Exercise objective — Lines in the records below that contain the word "DFPlayer" must each be copied.
(Data section Opens)
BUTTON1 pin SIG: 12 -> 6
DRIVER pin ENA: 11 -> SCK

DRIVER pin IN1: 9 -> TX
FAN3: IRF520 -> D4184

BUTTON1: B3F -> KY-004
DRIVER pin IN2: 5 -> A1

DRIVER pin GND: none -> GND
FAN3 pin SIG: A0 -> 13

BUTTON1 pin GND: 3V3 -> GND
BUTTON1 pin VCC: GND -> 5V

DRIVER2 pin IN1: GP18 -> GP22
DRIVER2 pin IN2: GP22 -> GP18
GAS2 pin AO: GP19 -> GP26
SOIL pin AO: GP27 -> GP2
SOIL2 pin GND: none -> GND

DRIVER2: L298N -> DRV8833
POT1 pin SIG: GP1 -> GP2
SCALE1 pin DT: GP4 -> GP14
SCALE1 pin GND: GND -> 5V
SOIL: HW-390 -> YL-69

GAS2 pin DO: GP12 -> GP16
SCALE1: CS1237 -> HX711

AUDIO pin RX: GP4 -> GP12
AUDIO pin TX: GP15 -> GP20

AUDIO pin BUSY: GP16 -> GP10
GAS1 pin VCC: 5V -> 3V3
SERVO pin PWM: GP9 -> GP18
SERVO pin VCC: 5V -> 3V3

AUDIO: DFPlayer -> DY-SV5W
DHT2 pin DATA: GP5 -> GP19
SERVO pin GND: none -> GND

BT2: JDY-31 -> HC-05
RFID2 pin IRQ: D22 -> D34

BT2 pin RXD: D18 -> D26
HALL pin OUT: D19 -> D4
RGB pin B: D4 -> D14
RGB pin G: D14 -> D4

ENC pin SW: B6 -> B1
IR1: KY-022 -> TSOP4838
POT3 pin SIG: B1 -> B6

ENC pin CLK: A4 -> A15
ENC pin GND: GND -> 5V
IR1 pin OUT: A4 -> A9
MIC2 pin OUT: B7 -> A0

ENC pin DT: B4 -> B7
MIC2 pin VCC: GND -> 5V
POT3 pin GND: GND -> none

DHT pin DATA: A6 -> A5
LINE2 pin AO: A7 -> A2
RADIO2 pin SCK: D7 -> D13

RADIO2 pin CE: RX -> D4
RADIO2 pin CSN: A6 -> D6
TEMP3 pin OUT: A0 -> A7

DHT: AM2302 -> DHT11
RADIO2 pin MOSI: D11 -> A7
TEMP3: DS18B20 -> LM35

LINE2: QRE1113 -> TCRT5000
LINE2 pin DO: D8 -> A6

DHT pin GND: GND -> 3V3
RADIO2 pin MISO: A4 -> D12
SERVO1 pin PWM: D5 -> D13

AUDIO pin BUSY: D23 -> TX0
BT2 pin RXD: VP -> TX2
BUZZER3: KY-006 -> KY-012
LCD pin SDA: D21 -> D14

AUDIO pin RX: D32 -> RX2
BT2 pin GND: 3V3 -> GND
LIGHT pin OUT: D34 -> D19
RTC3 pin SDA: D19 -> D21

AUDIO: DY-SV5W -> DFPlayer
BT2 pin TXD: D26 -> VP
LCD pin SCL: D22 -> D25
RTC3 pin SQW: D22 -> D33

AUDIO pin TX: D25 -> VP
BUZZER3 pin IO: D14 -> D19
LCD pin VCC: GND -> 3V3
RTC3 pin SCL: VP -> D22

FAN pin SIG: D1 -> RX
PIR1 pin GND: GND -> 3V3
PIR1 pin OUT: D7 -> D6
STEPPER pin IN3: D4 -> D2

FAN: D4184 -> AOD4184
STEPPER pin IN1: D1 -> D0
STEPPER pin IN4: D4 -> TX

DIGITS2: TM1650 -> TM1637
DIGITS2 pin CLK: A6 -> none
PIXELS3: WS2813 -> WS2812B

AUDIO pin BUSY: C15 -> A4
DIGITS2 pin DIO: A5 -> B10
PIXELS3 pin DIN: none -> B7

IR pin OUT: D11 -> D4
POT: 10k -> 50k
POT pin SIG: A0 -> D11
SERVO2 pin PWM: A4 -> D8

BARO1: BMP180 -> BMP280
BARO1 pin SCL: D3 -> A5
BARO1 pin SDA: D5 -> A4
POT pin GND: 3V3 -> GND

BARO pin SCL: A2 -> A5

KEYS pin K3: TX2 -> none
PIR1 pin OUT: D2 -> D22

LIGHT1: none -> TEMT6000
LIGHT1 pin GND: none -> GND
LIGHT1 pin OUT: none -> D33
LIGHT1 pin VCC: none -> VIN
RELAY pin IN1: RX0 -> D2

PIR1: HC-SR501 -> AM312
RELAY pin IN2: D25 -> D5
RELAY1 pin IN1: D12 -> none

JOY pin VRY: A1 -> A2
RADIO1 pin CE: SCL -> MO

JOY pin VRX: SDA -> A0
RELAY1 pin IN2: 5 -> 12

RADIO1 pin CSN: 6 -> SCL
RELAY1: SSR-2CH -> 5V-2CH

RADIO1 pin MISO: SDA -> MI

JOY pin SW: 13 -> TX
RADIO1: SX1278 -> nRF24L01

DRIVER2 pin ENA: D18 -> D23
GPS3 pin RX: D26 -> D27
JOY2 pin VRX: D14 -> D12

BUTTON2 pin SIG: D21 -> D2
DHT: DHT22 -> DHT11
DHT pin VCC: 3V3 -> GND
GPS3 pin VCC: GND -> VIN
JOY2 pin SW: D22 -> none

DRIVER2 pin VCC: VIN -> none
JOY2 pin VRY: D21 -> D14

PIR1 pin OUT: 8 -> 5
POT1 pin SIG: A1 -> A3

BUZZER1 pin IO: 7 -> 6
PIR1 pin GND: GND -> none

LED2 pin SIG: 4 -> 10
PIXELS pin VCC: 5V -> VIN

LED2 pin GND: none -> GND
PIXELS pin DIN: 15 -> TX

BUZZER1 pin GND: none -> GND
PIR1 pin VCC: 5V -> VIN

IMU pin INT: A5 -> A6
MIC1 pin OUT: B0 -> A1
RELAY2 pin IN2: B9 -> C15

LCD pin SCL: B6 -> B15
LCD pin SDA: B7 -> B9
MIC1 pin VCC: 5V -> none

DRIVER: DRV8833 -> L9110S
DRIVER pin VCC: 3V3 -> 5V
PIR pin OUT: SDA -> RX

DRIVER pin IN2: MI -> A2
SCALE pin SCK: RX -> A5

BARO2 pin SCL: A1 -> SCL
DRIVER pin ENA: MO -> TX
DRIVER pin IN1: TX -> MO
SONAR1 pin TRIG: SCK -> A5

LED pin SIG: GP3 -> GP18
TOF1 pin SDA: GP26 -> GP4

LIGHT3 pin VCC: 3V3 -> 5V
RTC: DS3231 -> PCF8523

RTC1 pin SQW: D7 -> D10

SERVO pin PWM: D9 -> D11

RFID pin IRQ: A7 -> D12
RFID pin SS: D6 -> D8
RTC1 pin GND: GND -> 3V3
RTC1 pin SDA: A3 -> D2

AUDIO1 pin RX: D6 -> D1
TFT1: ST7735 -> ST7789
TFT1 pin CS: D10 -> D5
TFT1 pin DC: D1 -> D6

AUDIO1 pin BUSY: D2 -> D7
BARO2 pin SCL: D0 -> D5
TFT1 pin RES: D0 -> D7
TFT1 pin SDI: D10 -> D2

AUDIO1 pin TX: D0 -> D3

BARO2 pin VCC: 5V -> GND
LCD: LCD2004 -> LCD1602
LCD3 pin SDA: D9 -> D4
(Data section Closes)
Answer below —
AUDIO: DFPlayer -> DY-SV5W
AUDIO: DY-SV5W -> DFPlayer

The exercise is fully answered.